BEGIN

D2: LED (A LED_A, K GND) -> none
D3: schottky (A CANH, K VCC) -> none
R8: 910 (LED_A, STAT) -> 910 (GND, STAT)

END
BEGIN

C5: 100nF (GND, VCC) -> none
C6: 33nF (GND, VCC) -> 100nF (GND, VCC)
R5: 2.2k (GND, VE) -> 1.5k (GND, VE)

END

What to produce —
Working from the data above, extract solely the lines from the one containing "D2: LED (A LED_A, K GND) -> none" through the one containing "R8: 910 (LED_A, STAT) -> 910 (GND, STAT)", exactly as they appear, both included.

Problem solution —
D2: LED (A LED_A, K GND) -> none
D3: schottky (A CANH, K VCC) -> none
R8: 910 (LED_A, STAT) -> 910 (GND, STAT)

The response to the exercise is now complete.